_DATASET CONTENT_:
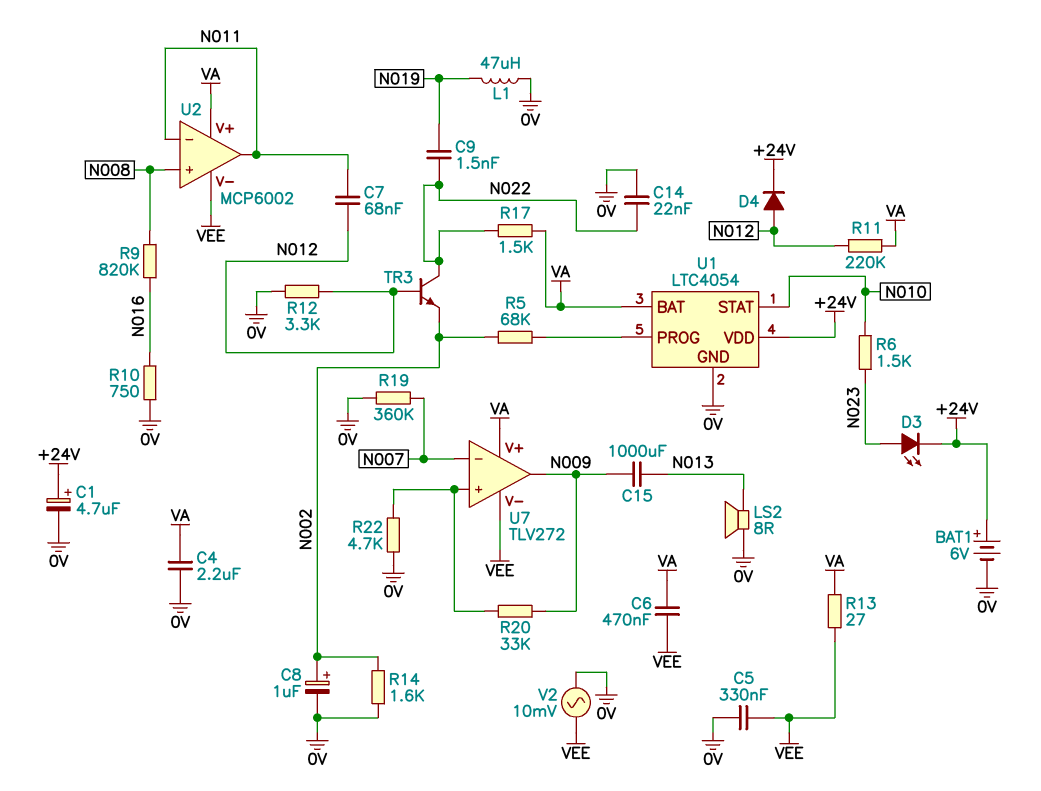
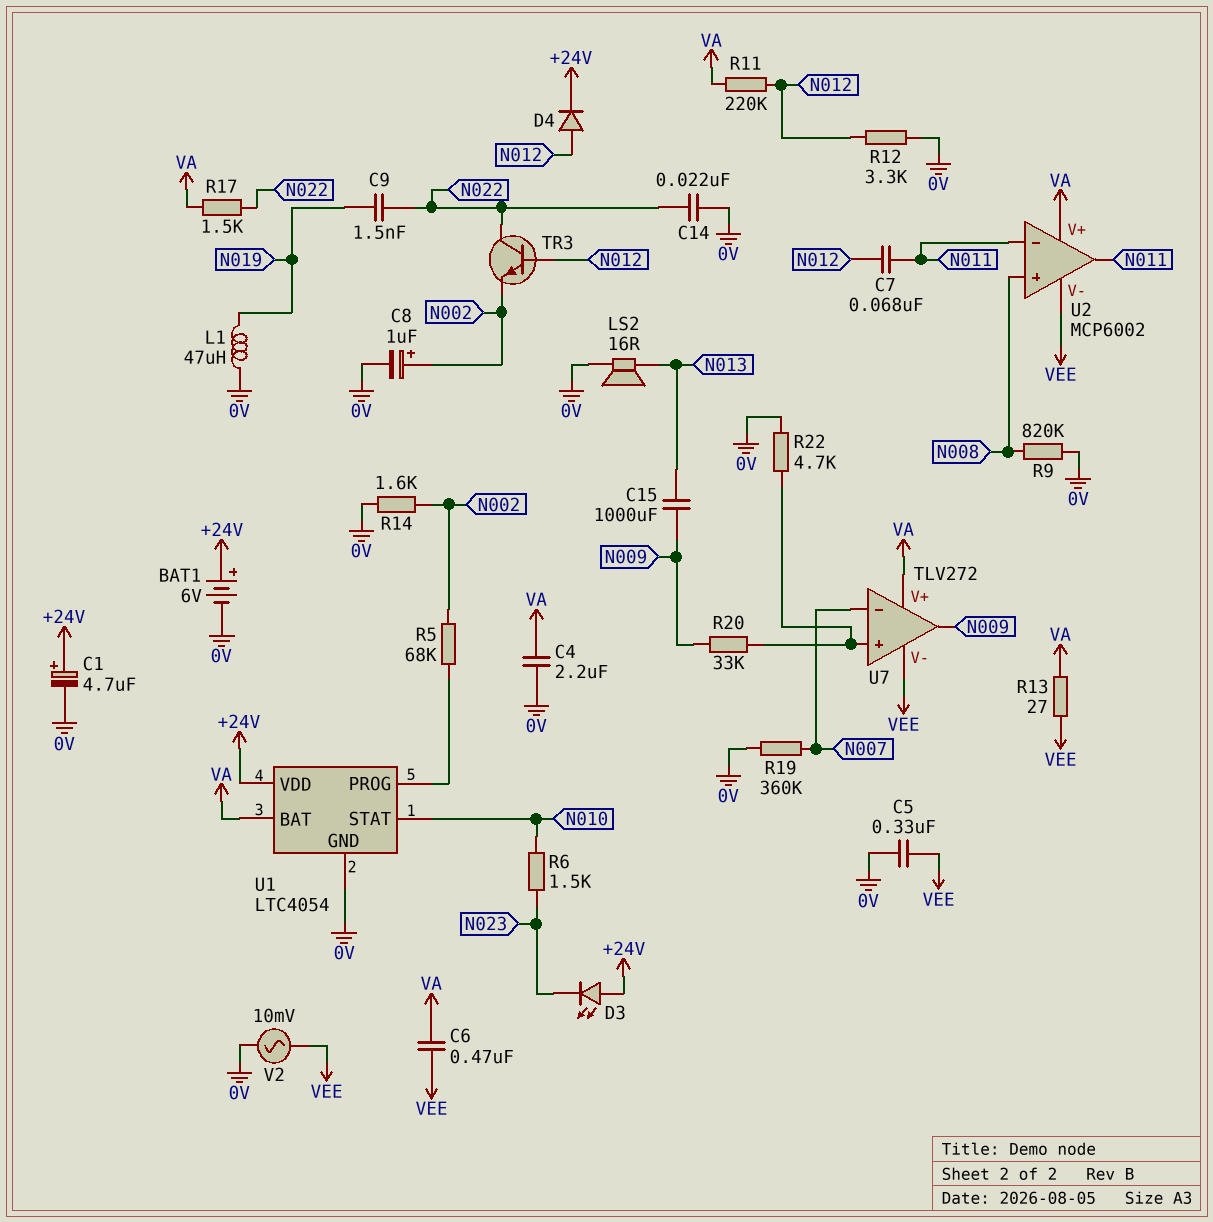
D3: LED (A N023, K +24V) -> LED (A +24V, K N023)
LS2: speaker 8R (0V, N013) -> speaker 16R (0V, N013)
R9: 820k (N008, N016) -> 820k (0V, N008)
R10: 750 (0V, N016) -> none

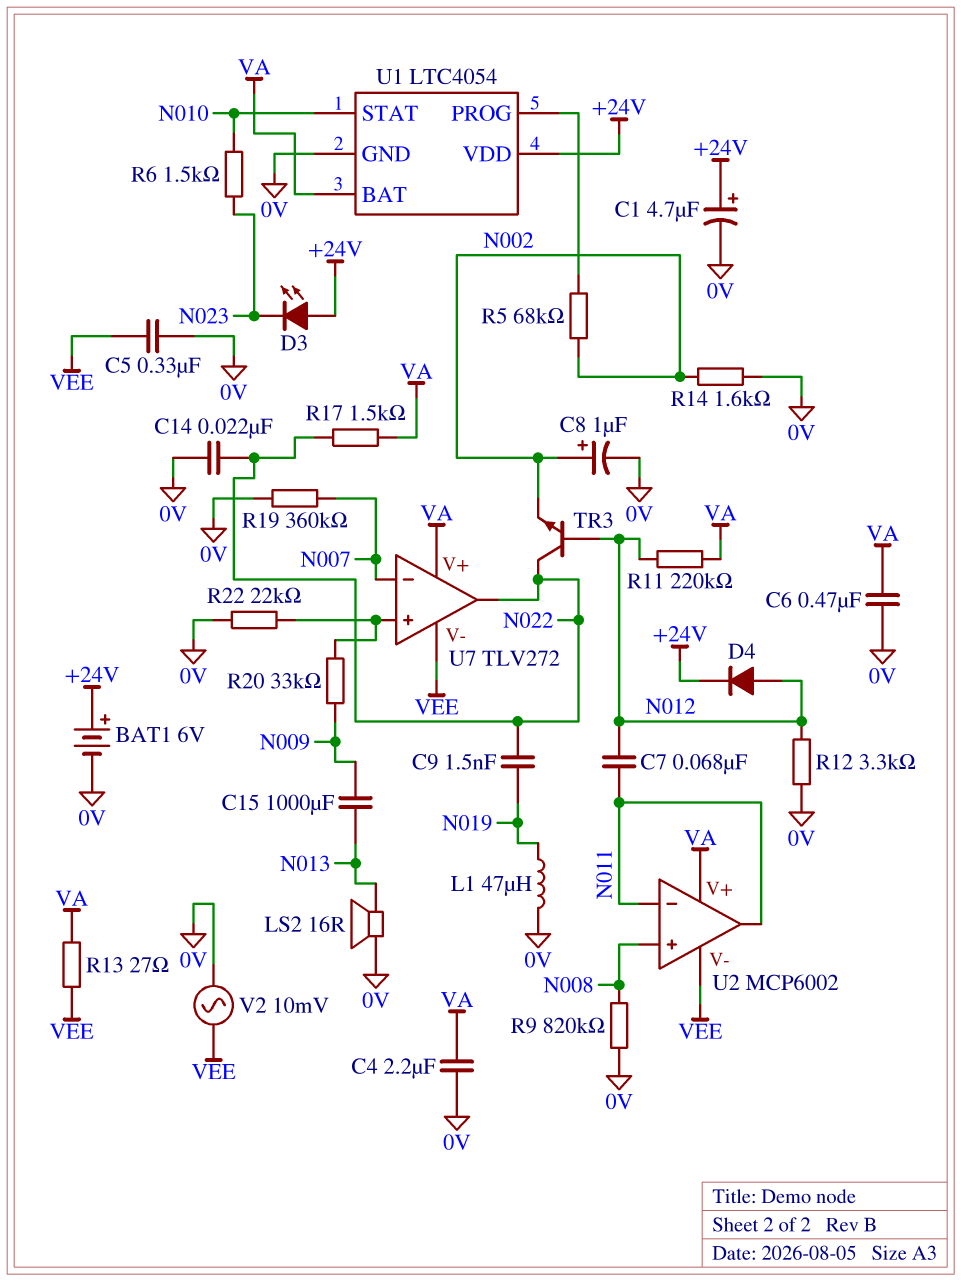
C6: 470nF (VA, VEE) -> 470nF (0V, VA)
R22: 4.7k (0V, U7/in+) -> 22k (0V, U7/in+)
U7 pin out: N009 -> N022

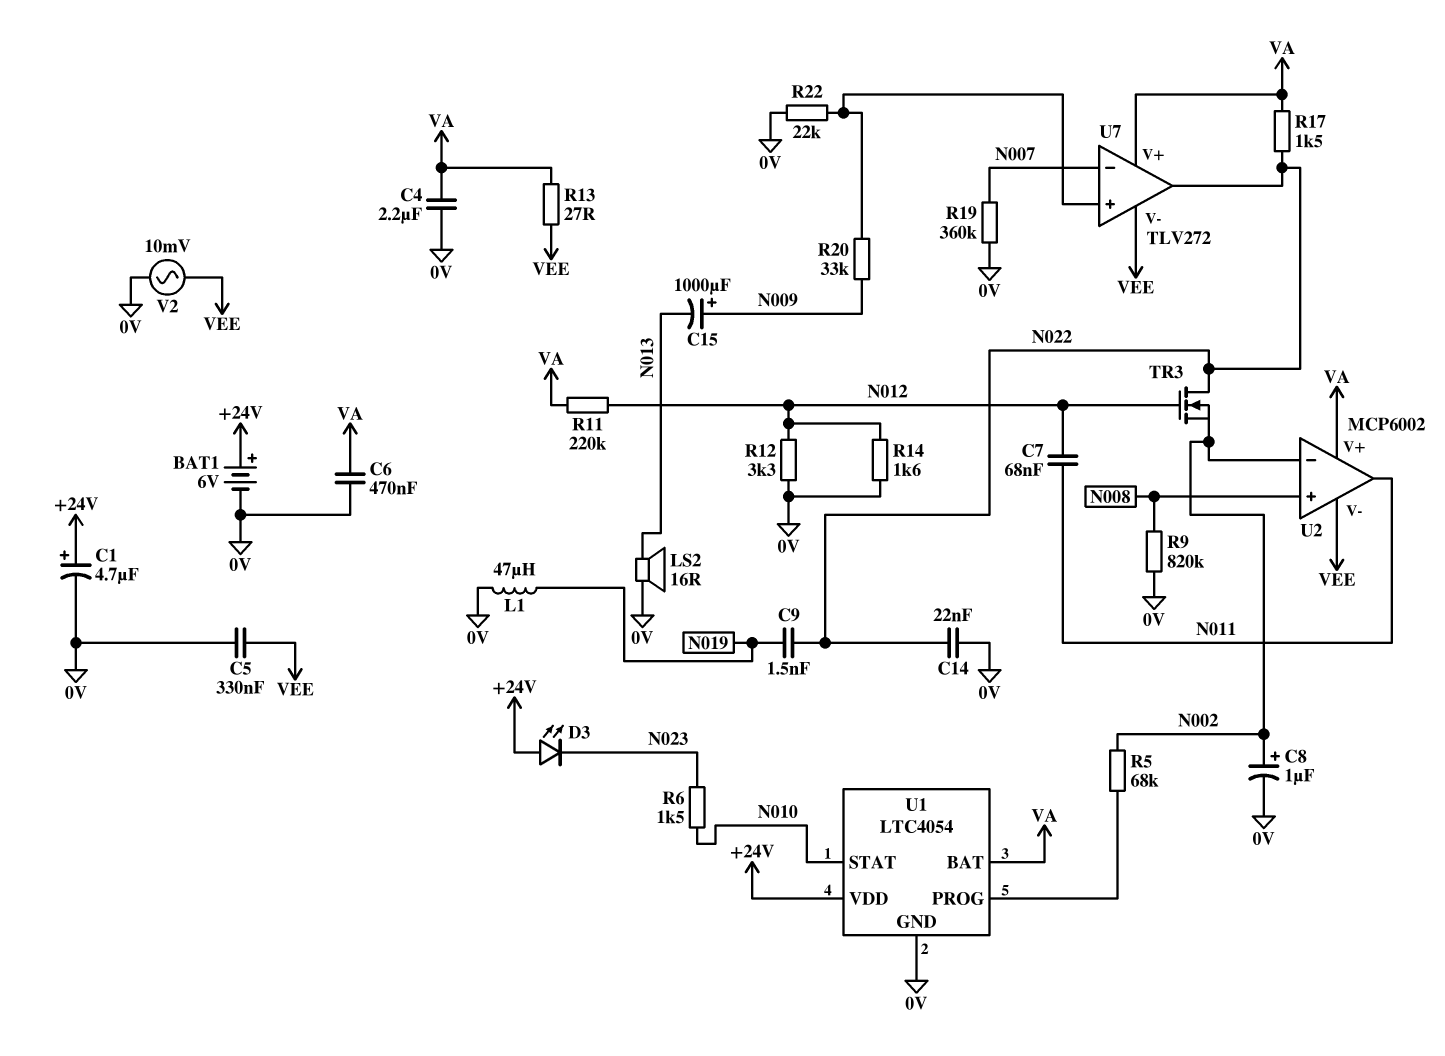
C15: 1000uF (N009, N013) -> 1000uF (plus N009, minus N013)
D4: diode (A N012, K +24V) -> none
R14: 1.6k (0V, N002) -> 1.6k (0V, N012)
TR3: NPN (B N012, C N022, E N002) -> NMOS (G N012, D N022, S N002)
U2 pin in-: N011 -> N002

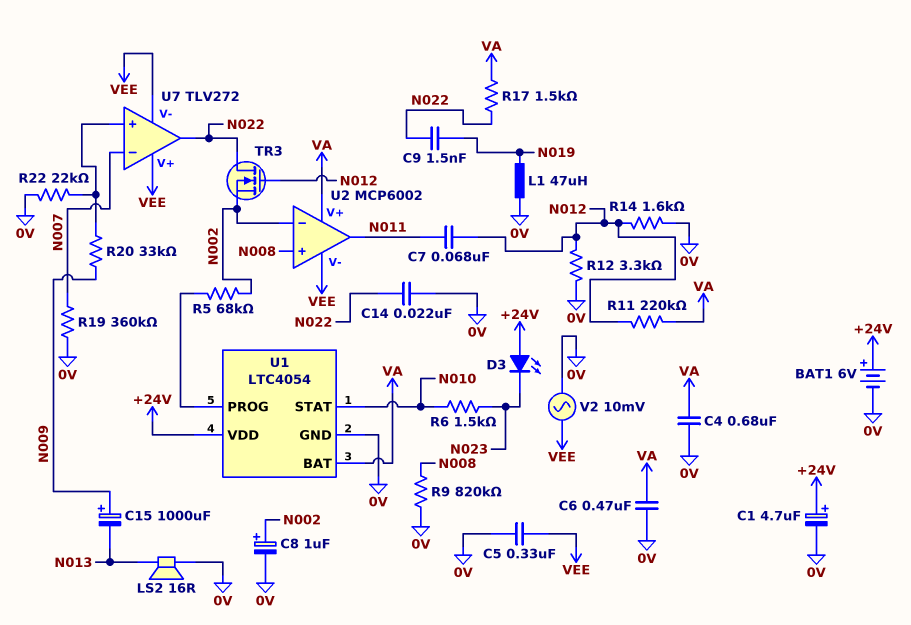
C4: 2.2uF (0V, VA) -> 680nF (0V, VA)
R13: 27 (VA, VEE) -> none
U7 pin V+: VA -> VEE

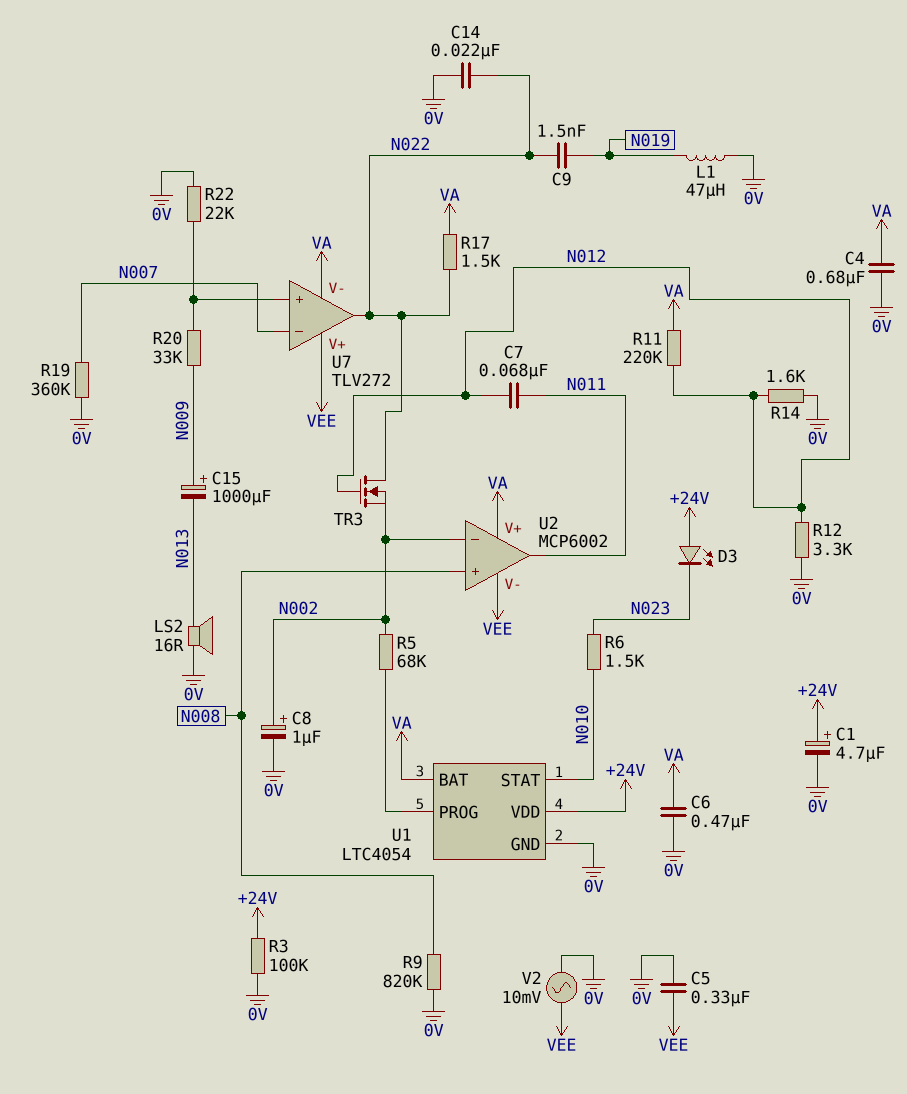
BAT1: 6V (plus +24V, minus 0V) -> none
R3: none -> 100k (+24V, 0V)
U7 pin V-: VEE -> VA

_WHAT THIS TASK INVOLVES_:
Leaving the pictures aside, write out only the lines from the one containing "R22: 4.7k (0V, U7/in+) -> 22k (0V, U7/in+)" through the end of the material, exactly as they stand.

_OUTPUT FOR THIS TASK_:
R22: 4.7k (0V, U7/in+) -> 22k (0V, U7/in+)
U7 pin out: N009 -> N022

C15: 1000uF (N009, N013) -> 1000uF (plus N009, minus N013)
D4: diode (A N012, K +24V) -> none
R14: 1.6k (0V, N002) -> 1.6k (0V, N012)
TR3: NPN (B N012, C N022, E N002) -> NMOS (G N012, D N022, S N002)
U2 pin in-: N011 -> N002

C4: 2.2uF (0V, VA) -> 680nF (0V, VA)
R13: 27 (VA, VEE) -> none
U7 pin V+: VA -> VEE

BAT1: 6V (plus +24V, minus 0V) -> none
R3: none -> 100k (+24V, 0V)
U7 pin V-: VEE -> VA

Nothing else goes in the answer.